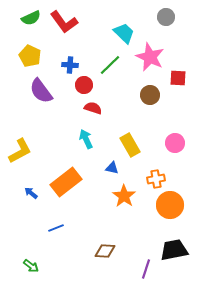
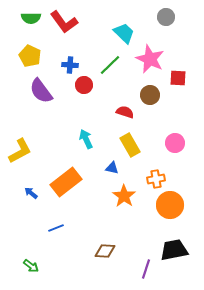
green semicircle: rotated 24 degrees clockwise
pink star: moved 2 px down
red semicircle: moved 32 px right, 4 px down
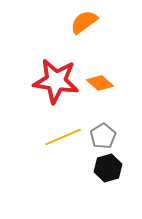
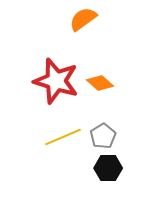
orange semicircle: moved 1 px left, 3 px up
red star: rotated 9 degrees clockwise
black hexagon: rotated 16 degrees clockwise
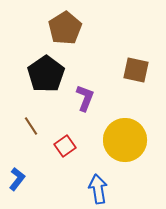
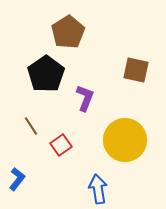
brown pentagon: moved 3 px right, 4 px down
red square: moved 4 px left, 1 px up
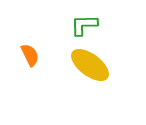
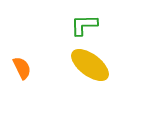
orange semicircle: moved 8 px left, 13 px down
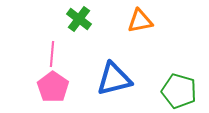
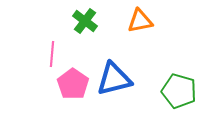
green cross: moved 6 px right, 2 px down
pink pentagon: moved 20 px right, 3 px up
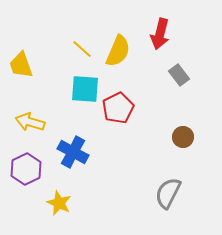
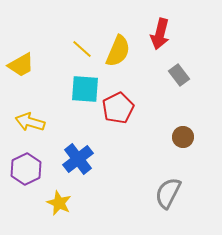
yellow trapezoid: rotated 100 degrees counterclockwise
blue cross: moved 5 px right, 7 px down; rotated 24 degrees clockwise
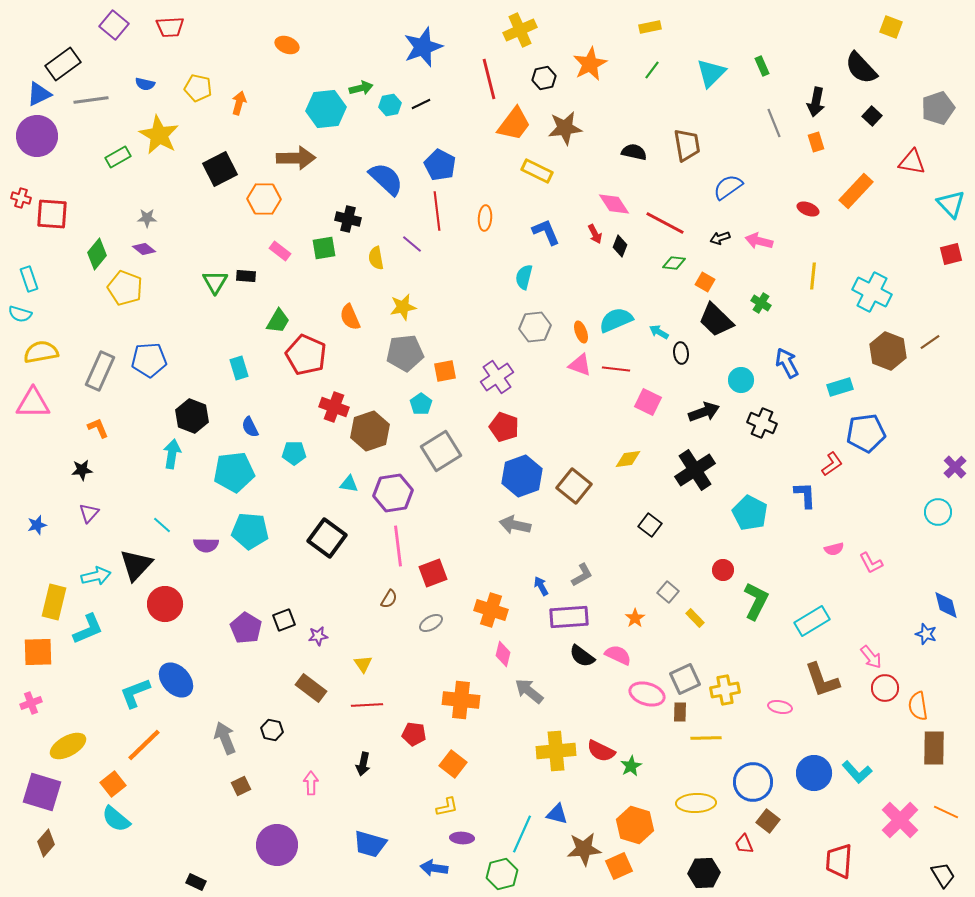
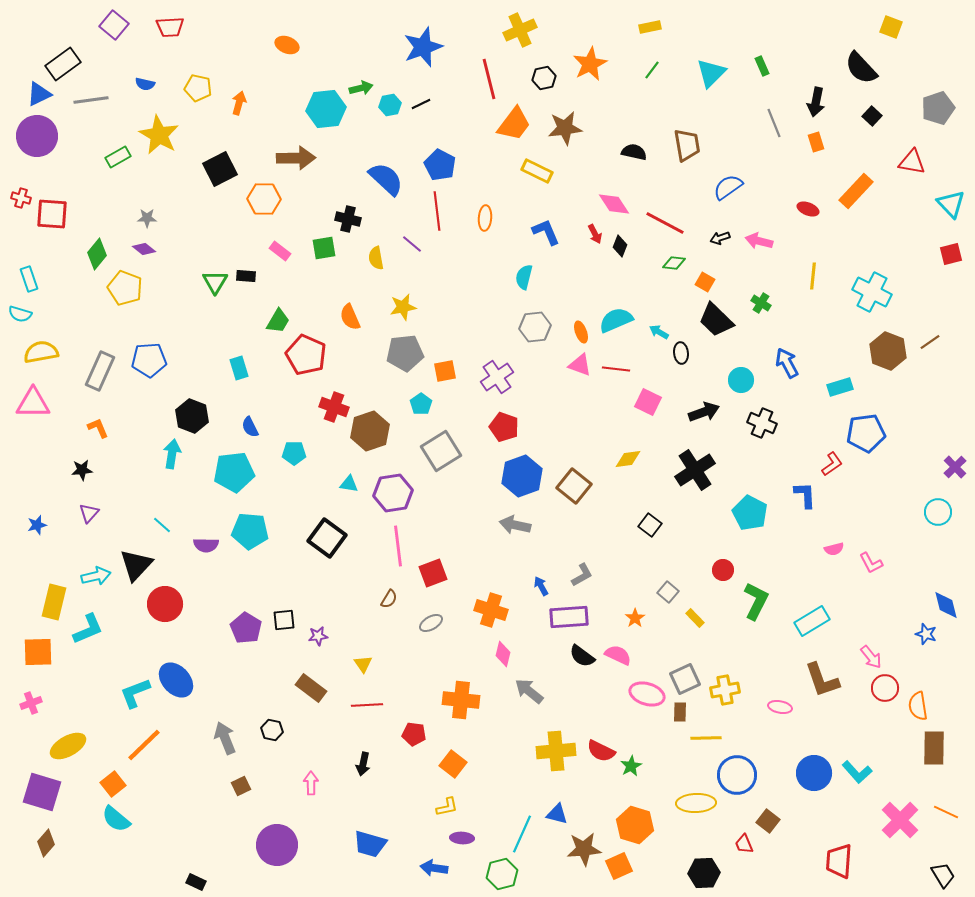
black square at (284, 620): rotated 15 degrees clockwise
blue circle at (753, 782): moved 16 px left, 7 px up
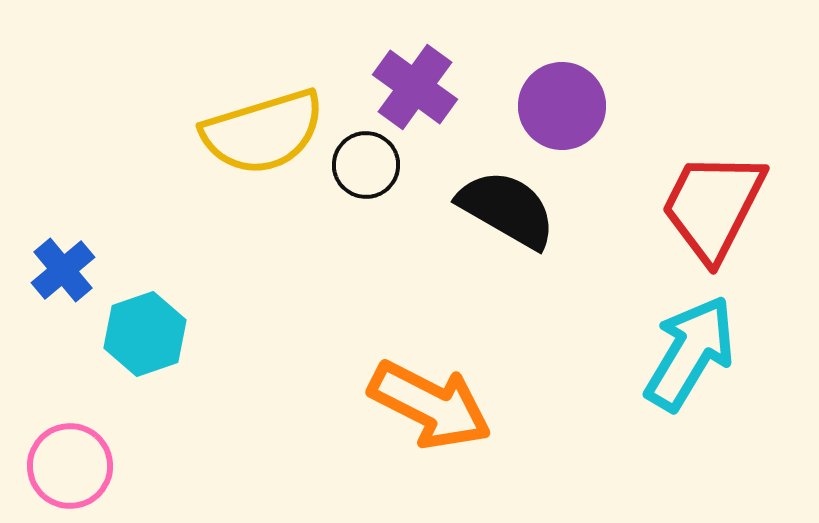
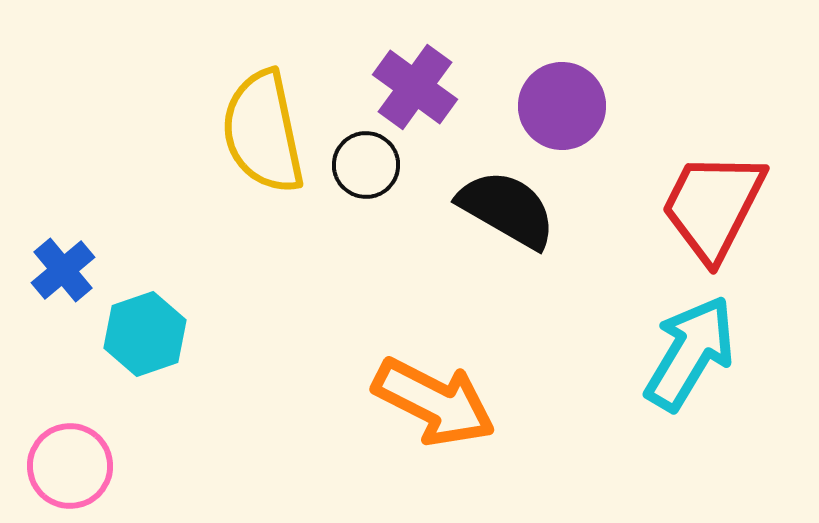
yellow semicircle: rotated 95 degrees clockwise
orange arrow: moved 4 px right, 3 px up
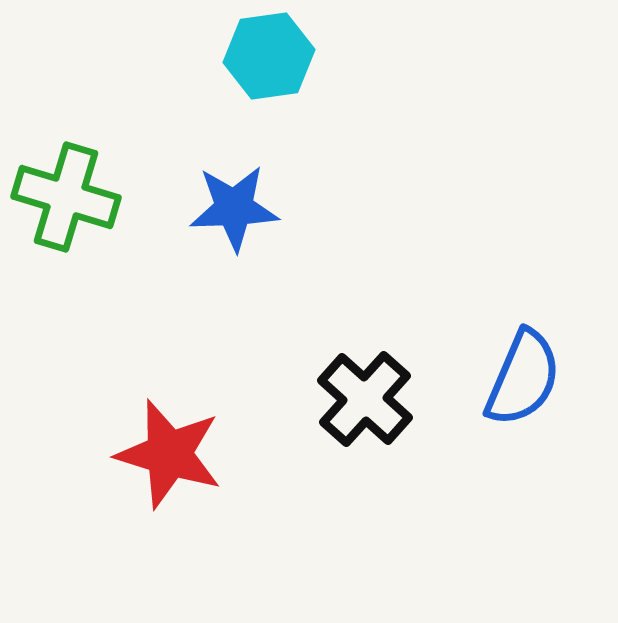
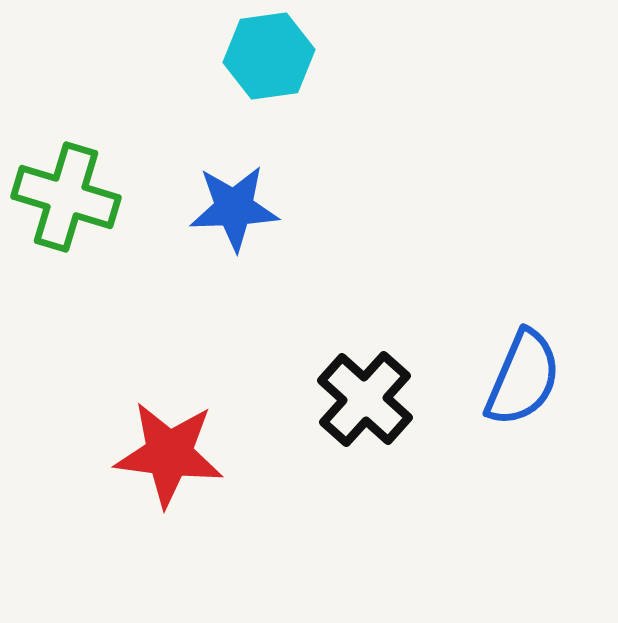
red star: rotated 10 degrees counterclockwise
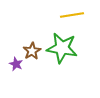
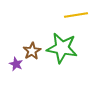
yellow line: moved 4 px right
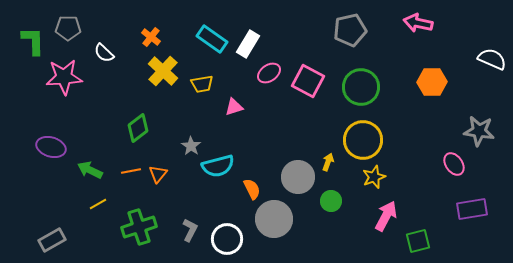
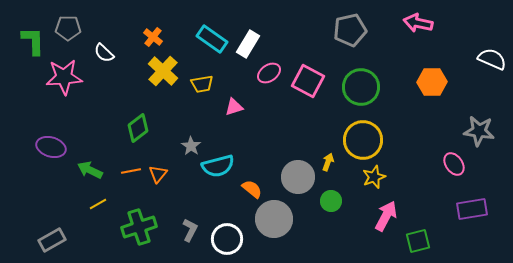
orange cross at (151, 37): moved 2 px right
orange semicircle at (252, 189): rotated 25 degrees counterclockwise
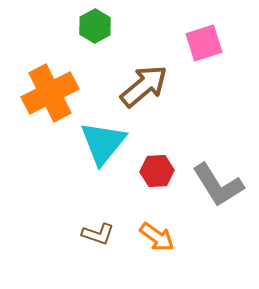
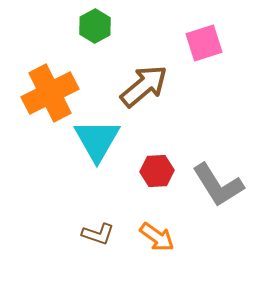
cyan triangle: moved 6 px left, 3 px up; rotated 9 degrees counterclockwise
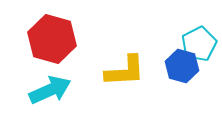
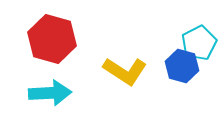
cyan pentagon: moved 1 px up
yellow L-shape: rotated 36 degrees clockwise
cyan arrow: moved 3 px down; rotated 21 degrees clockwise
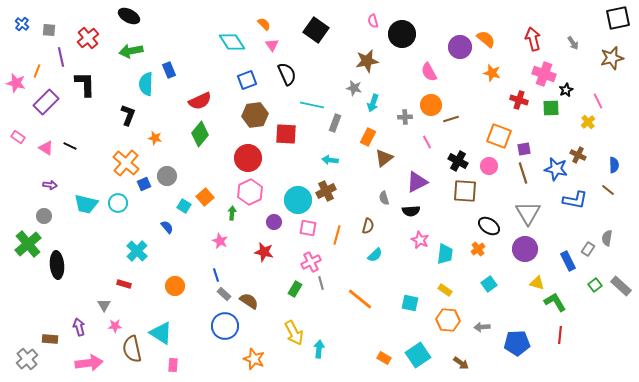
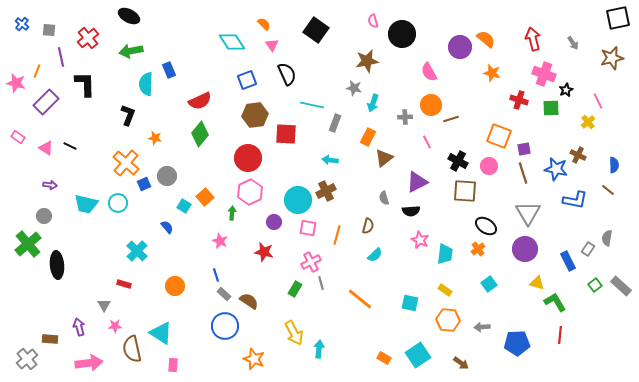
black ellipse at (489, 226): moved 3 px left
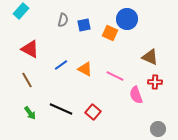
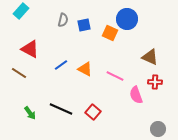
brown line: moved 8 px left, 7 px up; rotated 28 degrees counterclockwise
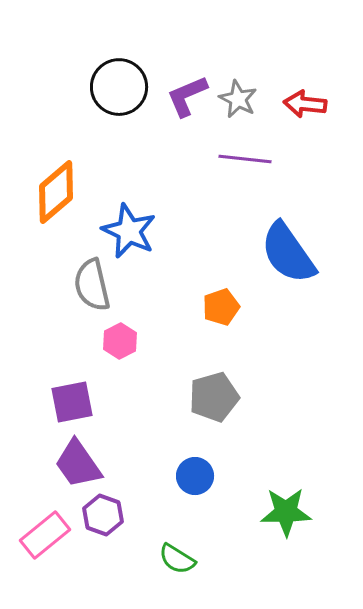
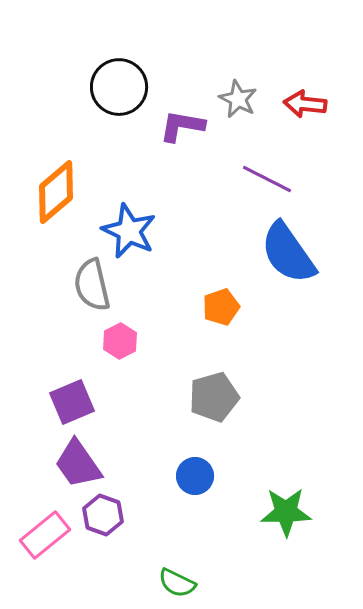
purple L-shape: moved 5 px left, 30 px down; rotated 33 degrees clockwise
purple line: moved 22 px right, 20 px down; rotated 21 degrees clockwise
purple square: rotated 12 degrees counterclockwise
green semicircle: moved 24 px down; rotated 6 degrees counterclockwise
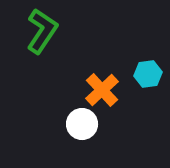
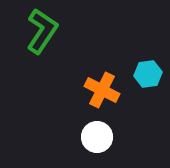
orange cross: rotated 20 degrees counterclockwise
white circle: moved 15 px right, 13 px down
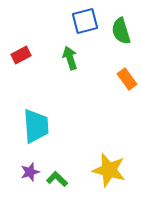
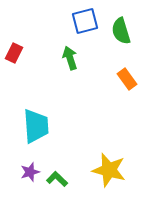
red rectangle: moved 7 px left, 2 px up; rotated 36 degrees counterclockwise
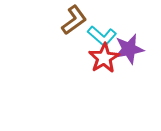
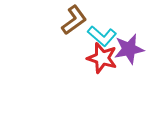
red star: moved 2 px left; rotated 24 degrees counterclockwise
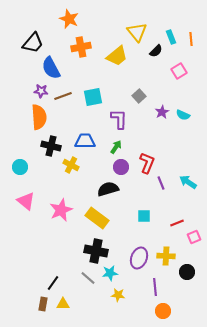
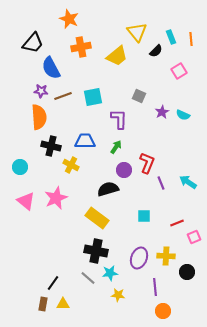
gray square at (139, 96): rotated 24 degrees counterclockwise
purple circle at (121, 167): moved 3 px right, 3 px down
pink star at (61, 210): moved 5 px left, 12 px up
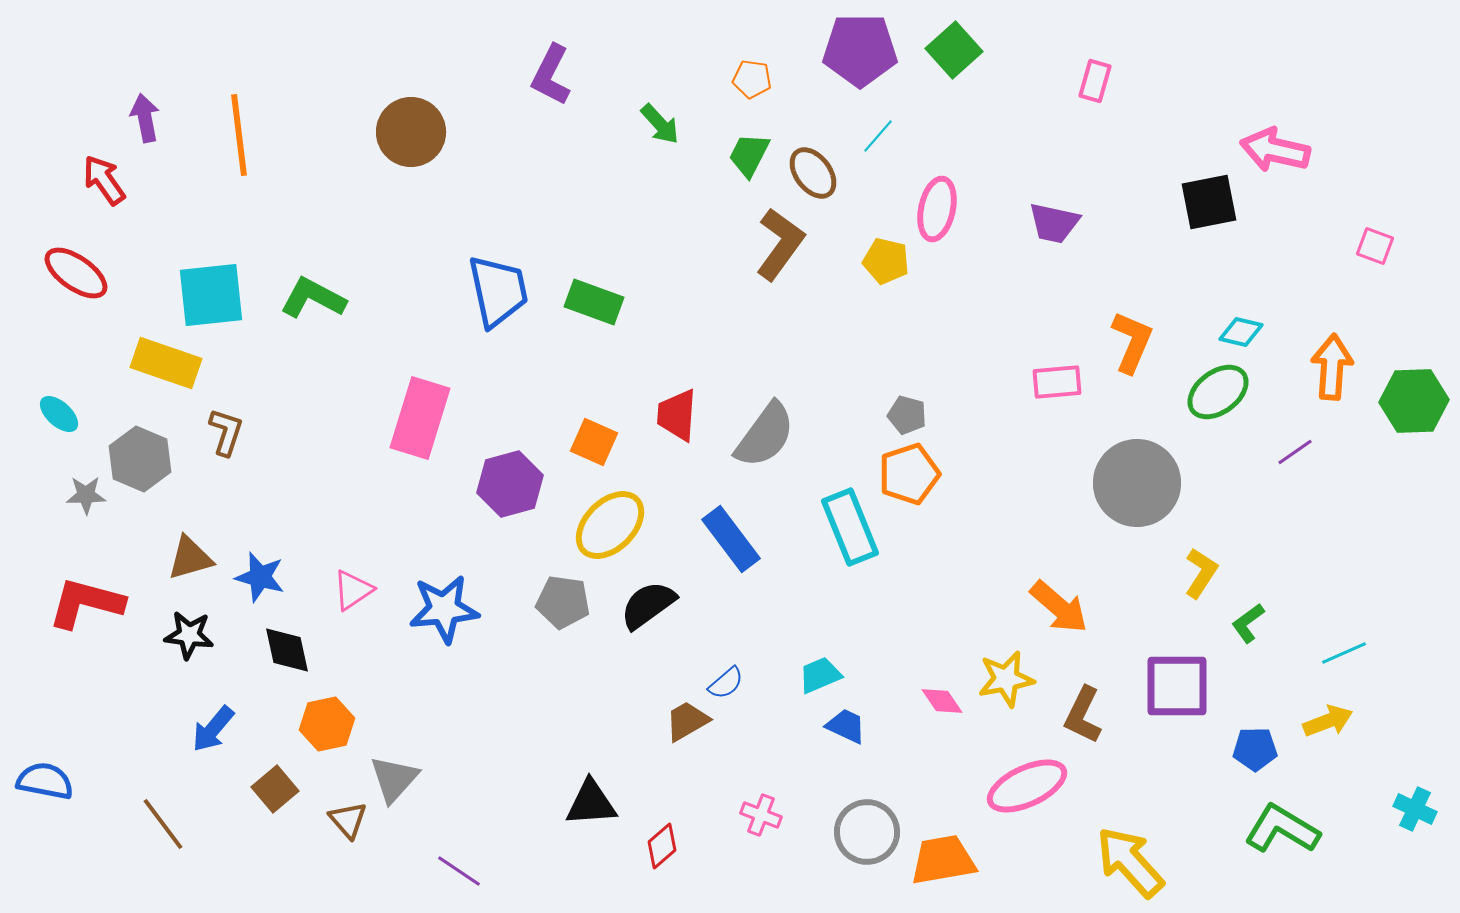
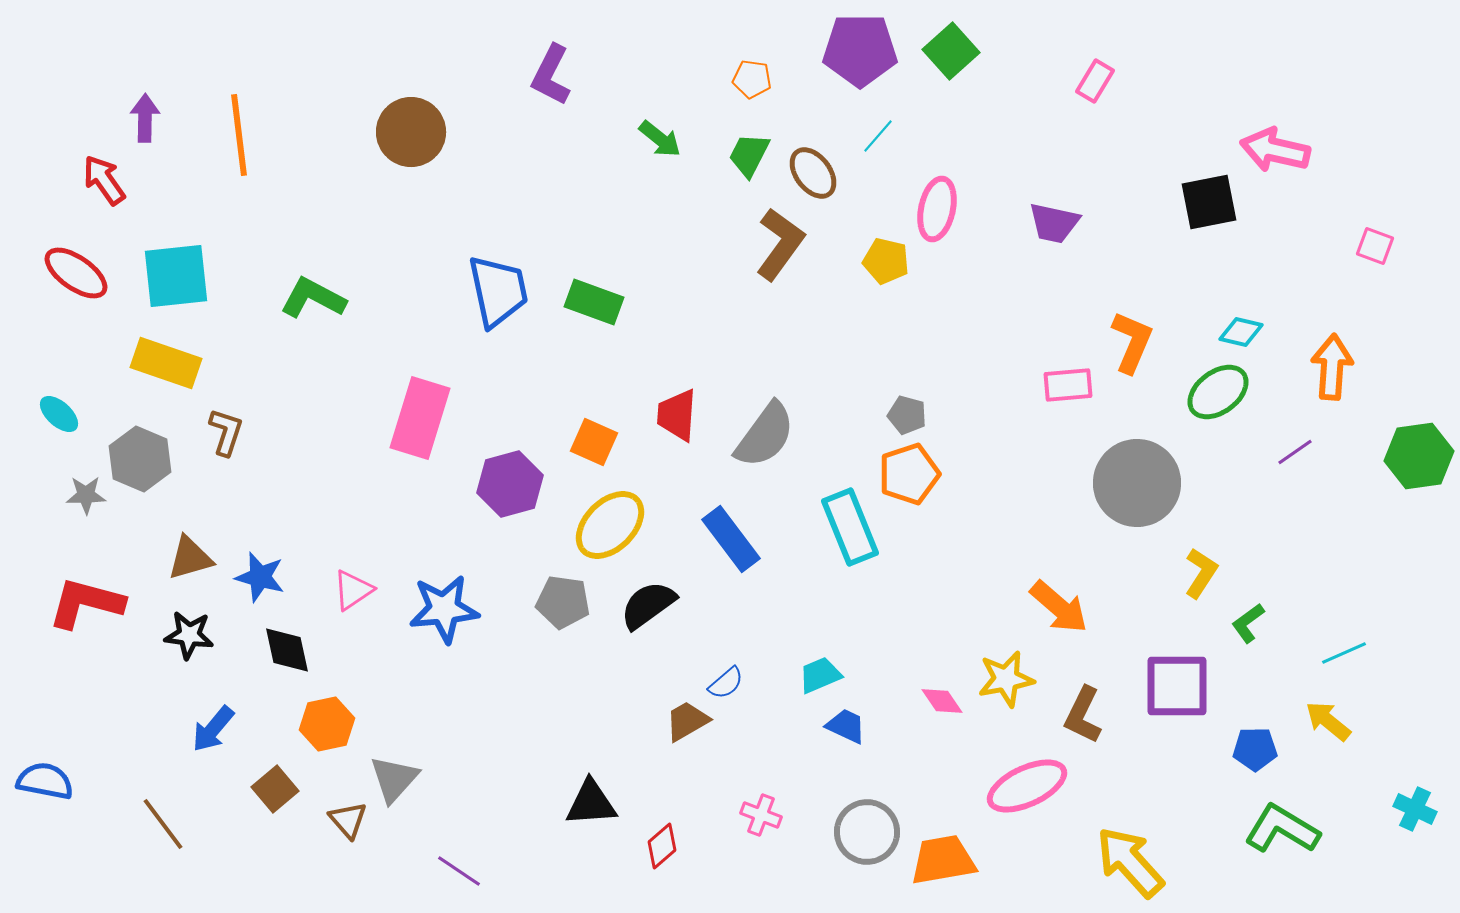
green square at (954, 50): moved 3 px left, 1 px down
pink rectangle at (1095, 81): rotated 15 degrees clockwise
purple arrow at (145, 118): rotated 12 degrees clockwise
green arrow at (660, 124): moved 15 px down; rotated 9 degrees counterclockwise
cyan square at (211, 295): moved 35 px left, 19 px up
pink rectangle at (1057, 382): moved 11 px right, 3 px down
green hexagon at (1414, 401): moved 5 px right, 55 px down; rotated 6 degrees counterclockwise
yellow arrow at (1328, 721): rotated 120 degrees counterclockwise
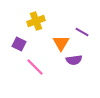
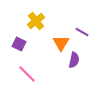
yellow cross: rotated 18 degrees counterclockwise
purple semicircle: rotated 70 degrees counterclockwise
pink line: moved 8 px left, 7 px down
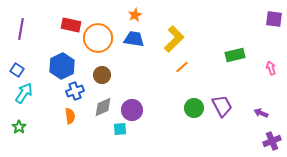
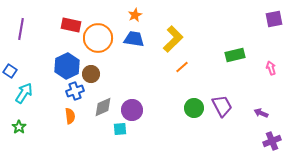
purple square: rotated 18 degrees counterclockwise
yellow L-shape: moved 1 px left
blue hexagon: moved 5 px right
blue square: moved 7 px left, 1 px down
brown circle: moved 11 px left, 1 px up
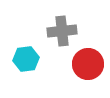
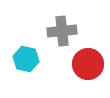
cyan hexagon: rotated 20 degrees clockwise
**********
### Aim of the task
Copy each line above exactly. Images do not belong in the copy.

### Result for this task
green semicircle: rotated 24 degrees clockwise
pink star: moved 2 px down
red semicircle: moved 32 px right, 4 px down
orange semicircle: moved 1 px left, 3 px up
red star: rotated 9 degrees clockwise
black hexagon: rotated 16 degrees clockwise
brown pentagon: moved 3 px right, 4 px down
red square: moved 4 px left, 1 px up
orange semicircle: moved 8 px left, 13 px down
green cross: moved 6 px right, 2 px down
pink pentagon: moved 20 px right, 3 px up
yellow trapezoid: rotated 100 degrees counterclockwise
blue cross: moved 5 px right, 7 px down; rotated 24 degrees clockwise
black square at (284, 620): rotated 15 degrees clockwise
blue circle at (753, 782): moved 16 px left, 7 px up
yellow semicircle: rotated 95 degrees clockwise
orange arrow: moved 4 px right, 3 px up
red star: rotated 10 degrees counterclockwise
yellow line: moved 4 px right
orange cross at (151, 37): moved 2 px right
orange semicircle at (252, 189): rotated 25 degrees counterclockwise
cyan triangle: moved 6 px left, 3 px up; rotated 9 degrees counterclockwise
cyan pentagon: moved 1 px up
yellow L-shape: rotated 36 degrees clockwise
cyan arrow: moved 3 px down; rotated 21 degrees clockwise
black ellipse at (489, 226): moved 3 px left
brown line: moved 8 px left, 7 px up; rotated 28 degrees counterclockwise
purple L-shape: moved 5 px left, 30 px down; rotated 33 degrees clockwise
purple line: moved 22 px right, 20 px down; rotated 21 degrees clockwise
purple square: rotated 12 degrees counterclockwise
green semicircle: moved 24 px down; rotated 6 degrees counterclockwise
orange cross: rotated 20 degrees counterclockwise
white circle: moved 15 px right, 13 px down
red rectangle: moved 7 px left, 2 px up; rotated 36 degrees counterclockwise
red star: moved 2 px left; rotated 24 degrees counterclockwise
gray square at (139, 96): rotated 24 degrees counterclockwise
purple circle at (121, 167): moved 3 px right, 3 px down
pink star at (61, 210): moved 5 px left, 12 px up
green square at (954, 50): moved 3 px left, 1 px down
pink rectangle at (1095, 81): rotated 15 degrees clockwise
purple arrow at (145, 118): rotated 12 degrees clockwise
green arrow at (660, 124): moved 15 px down; rotated 9 degrees counterclockwise
cyan square at (211, 295): moved 35 px left, 19 px up
pink rectangle at (1057, 382): moved 11 px right, 3 px down
green hexagon at (1414, 401): moved 5 px right, 55 px down; rotated 6 degrees counterclockwise
yellow arrow at (1328, 721): rotated 120 degrees counterclockwise
yellow cross: rotated 18 degrees counterclockwise
purple semicircle: rotated 70 degrees counterclockwise
pink line: moved 8 px left, 7 px down
purple square: rotated 18 degrees counterclockwise
yellow L-shape: moved 1 px left
blue hexagon: moved 5 px right
blue square: moved 7 px left, 1 px down
brown circle: moved 11 px left, 1 px up
cyan hexagon: rotated 20 degrees clockwise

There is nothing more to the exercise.